─── Data for the task

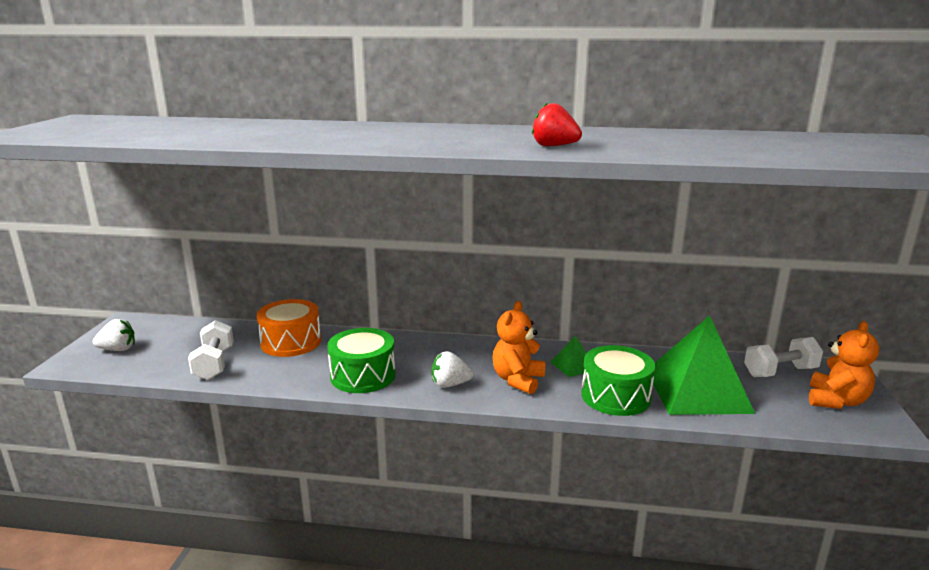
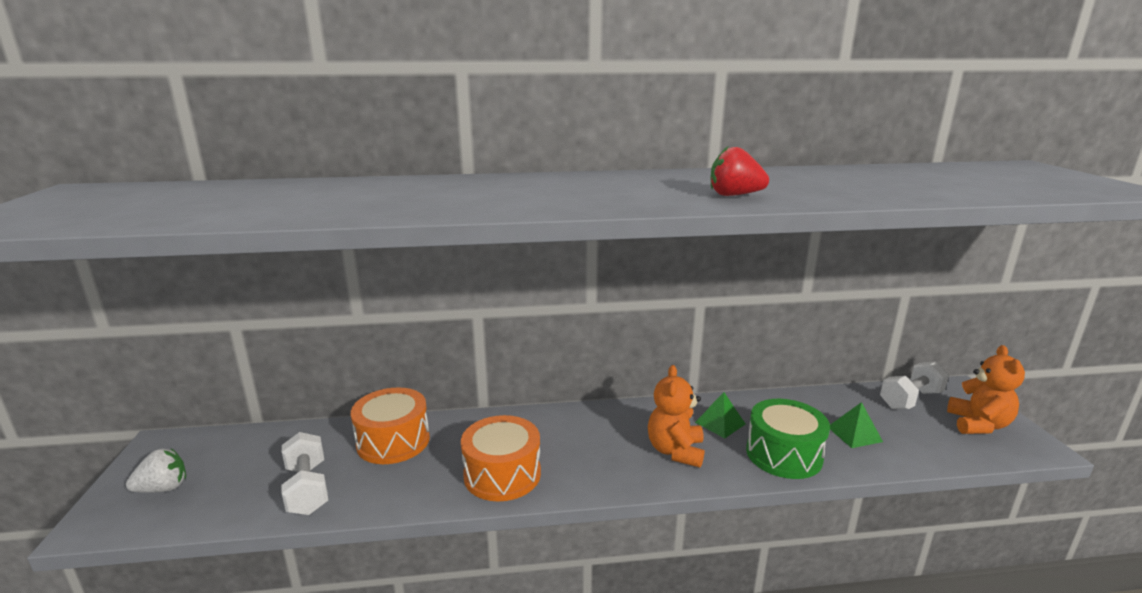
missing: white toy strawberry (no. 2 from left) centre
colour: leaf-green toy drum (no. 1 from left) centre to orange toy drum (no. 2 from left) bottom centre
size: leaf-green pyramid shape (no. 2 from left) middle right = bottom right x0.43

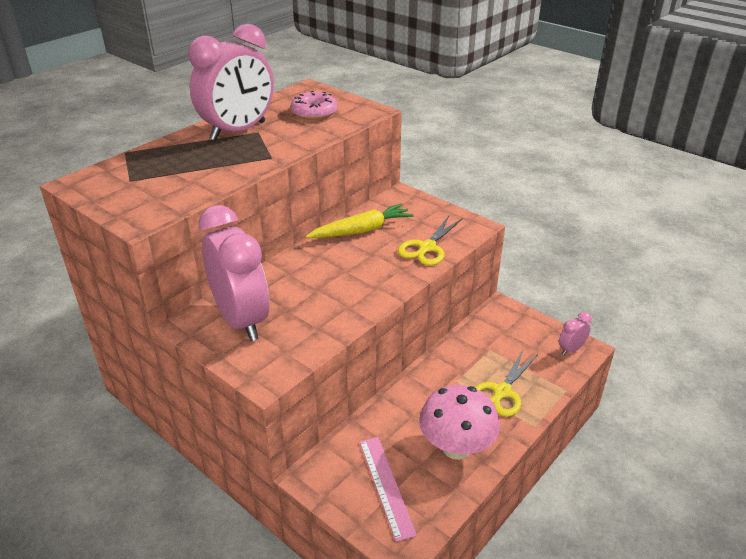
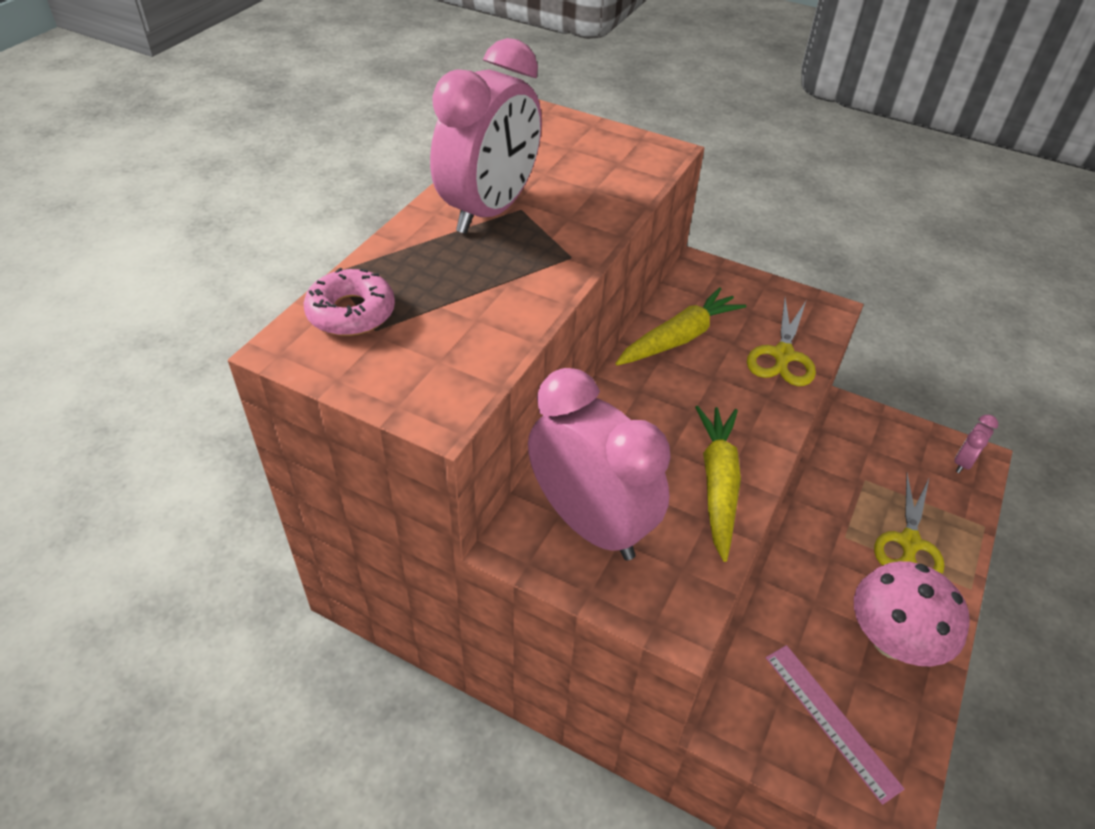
appeared: golden carrot (no. 2 from left) centre
relocated: rose-pink doughnut top centre to middle left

──────

- _What to do_
Write the listing out again in full and unchanged, minus any pictures.

- _Written solution_
missing: white toy strawberry (no. 2 from left) centre
colour: leaf-green toy drum (no. 1 from left) centre to orange toy drum (no. 2 from left) bottom centre
size: leaf-green pyramid shape (no. 2 from left) middle right = bottom right x0.43

appeared: golden carrot (no. 2 from left) centre
relocated: rose-pink doughnut top centre to middle left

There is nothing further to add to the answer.